● **Task requirements**
The expected answer is every line of the material that contains the word "AGND".

● **Information shown**
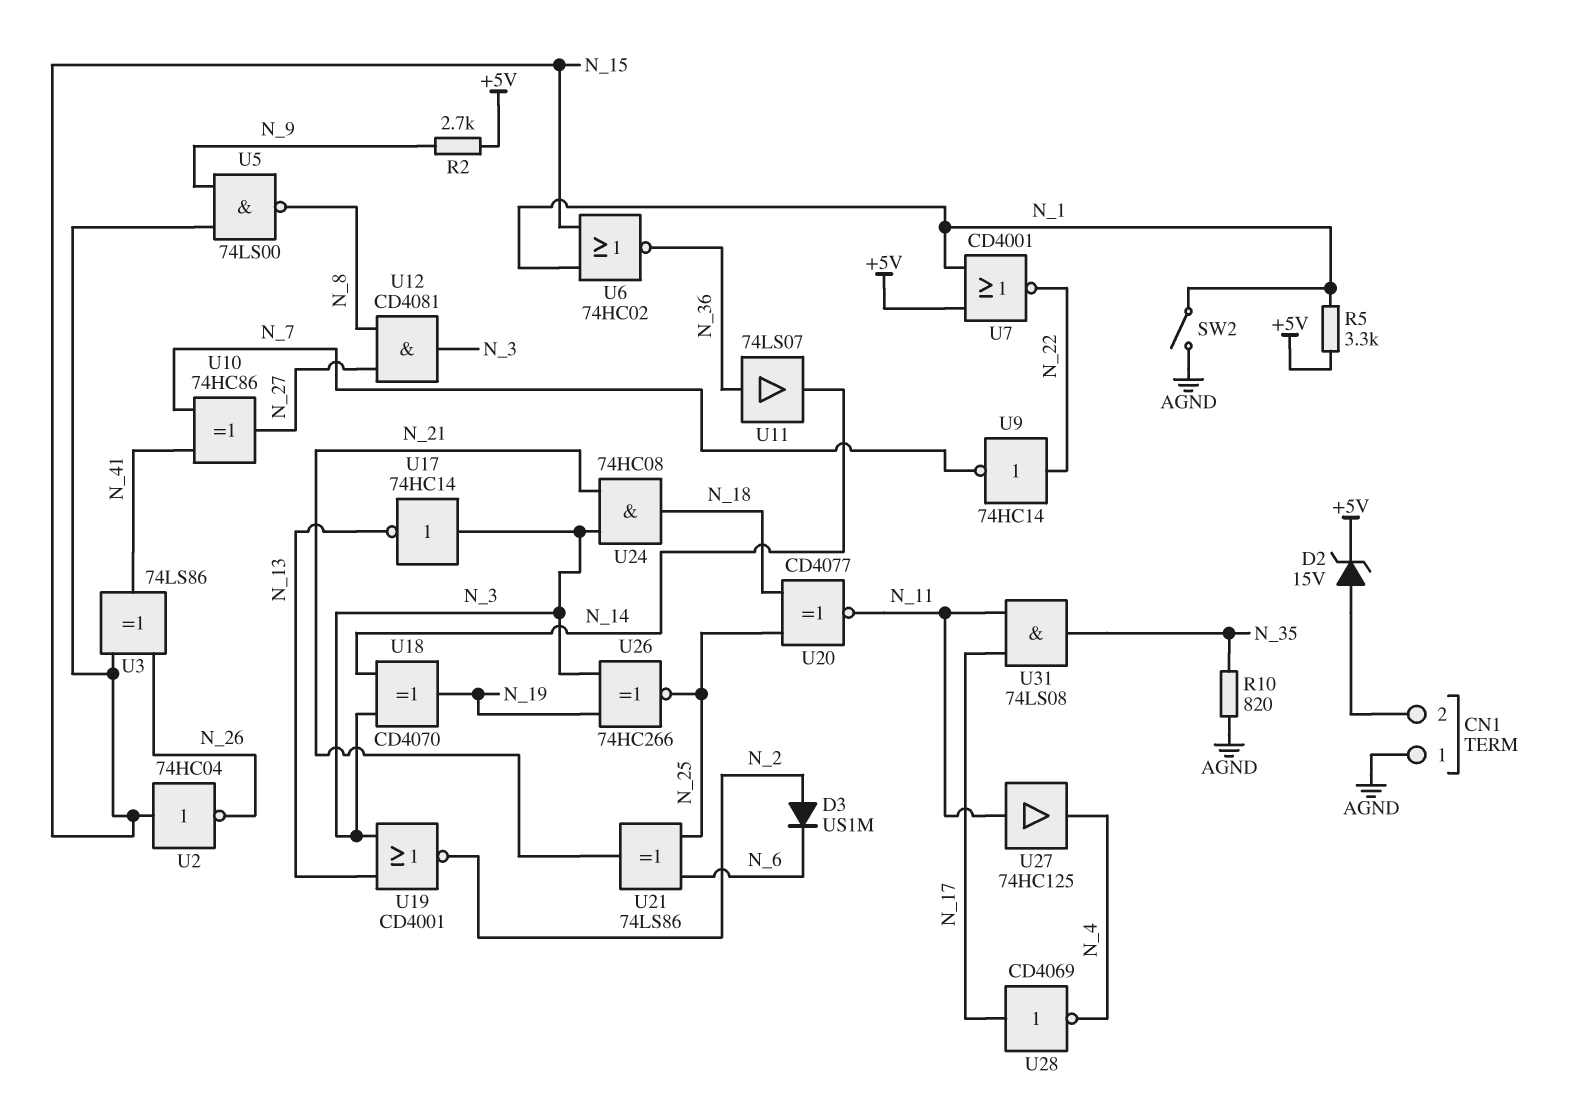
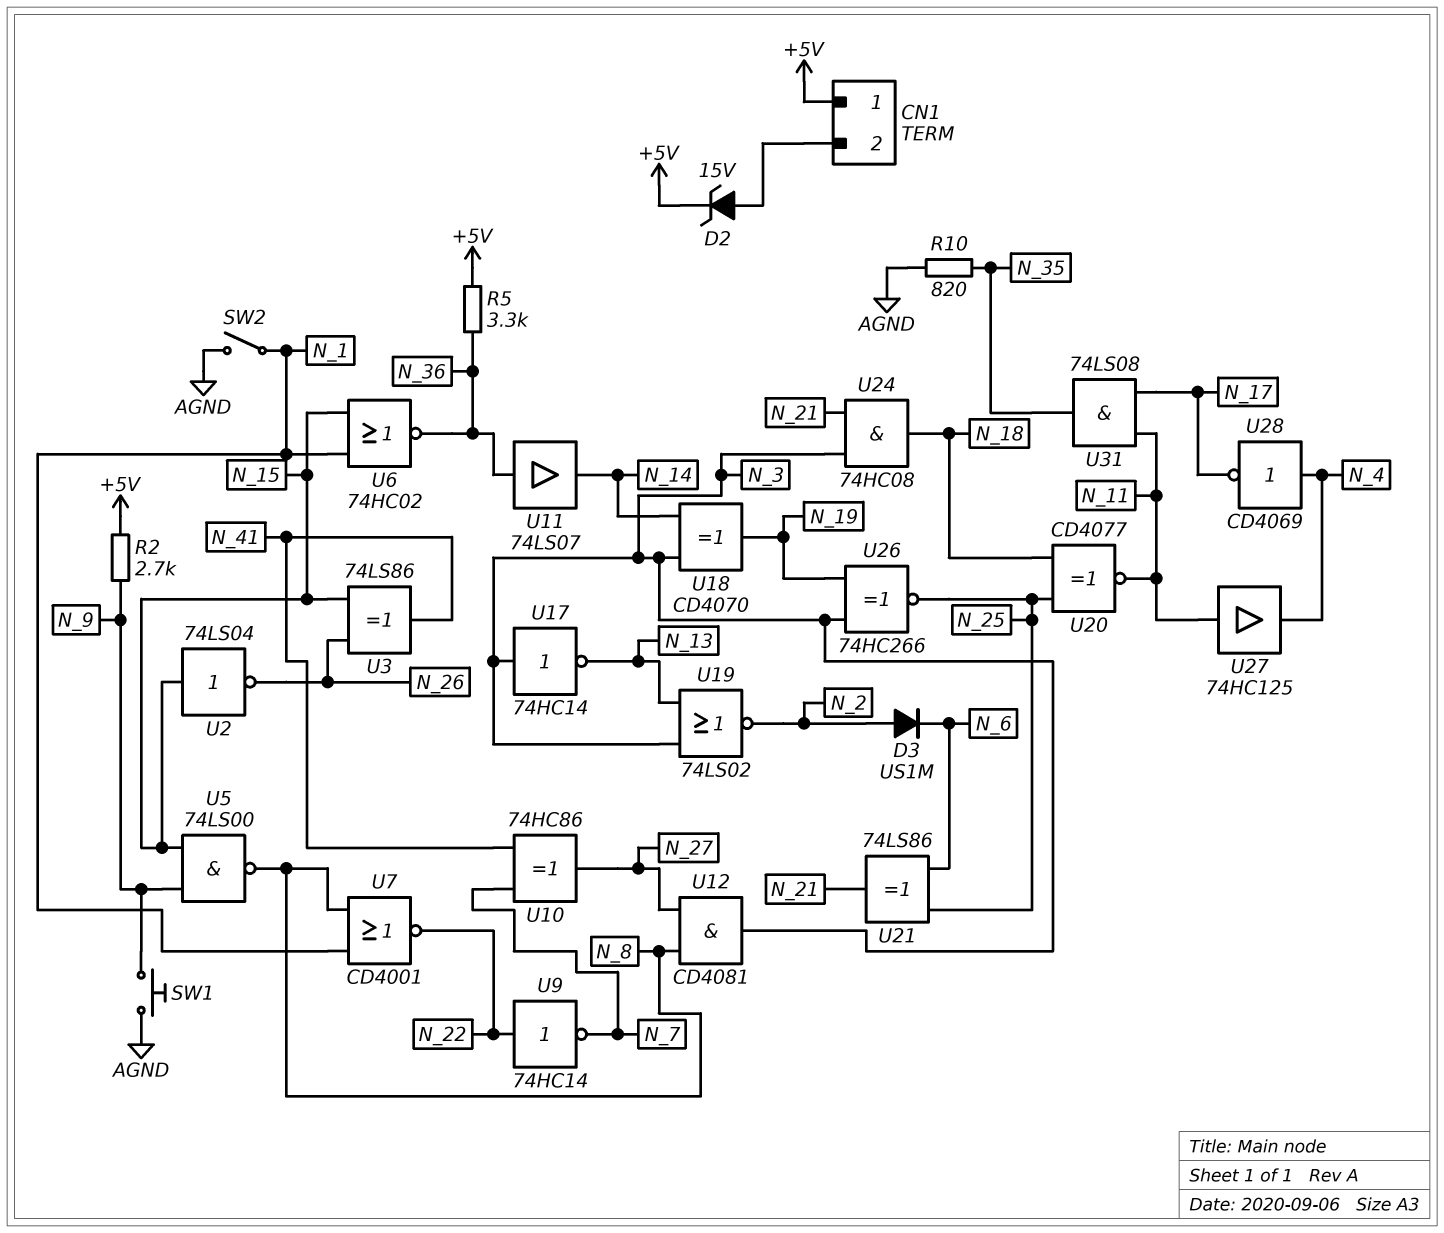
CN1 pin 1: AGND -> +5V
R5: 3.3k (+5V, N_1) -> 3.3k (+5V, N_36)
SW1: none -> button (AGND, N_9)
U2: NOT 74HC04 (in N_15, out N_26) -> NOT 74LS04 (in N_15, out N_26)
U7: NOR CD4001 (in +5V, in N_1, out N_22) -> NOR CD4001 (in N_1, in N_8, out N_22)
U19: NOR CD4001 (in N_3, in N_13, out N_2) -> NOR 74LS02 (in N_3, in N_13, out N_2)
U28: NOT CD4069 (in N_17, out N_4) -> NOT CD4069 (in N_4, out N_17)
* * *
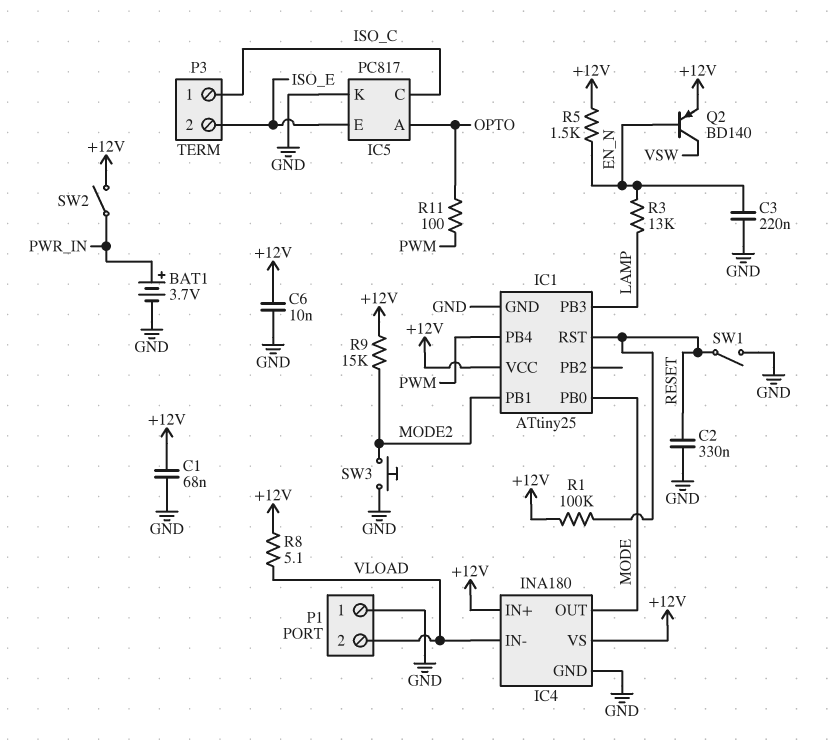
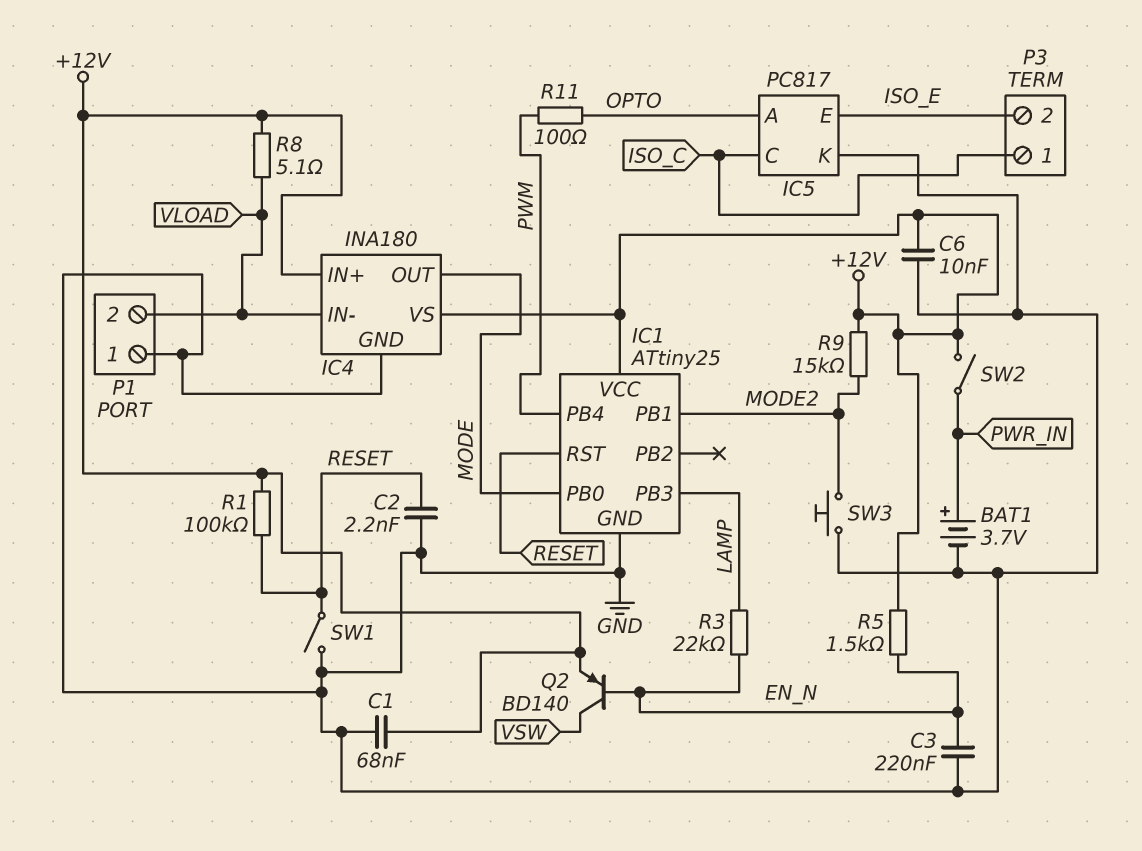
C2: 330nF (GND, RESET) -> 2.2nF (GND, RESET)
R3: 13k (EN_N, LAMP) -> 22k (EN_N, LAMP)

● **Result for this exercise**
CN1 pin 1: AGND -> +5V
SW1: none -> button (AGND, N_9)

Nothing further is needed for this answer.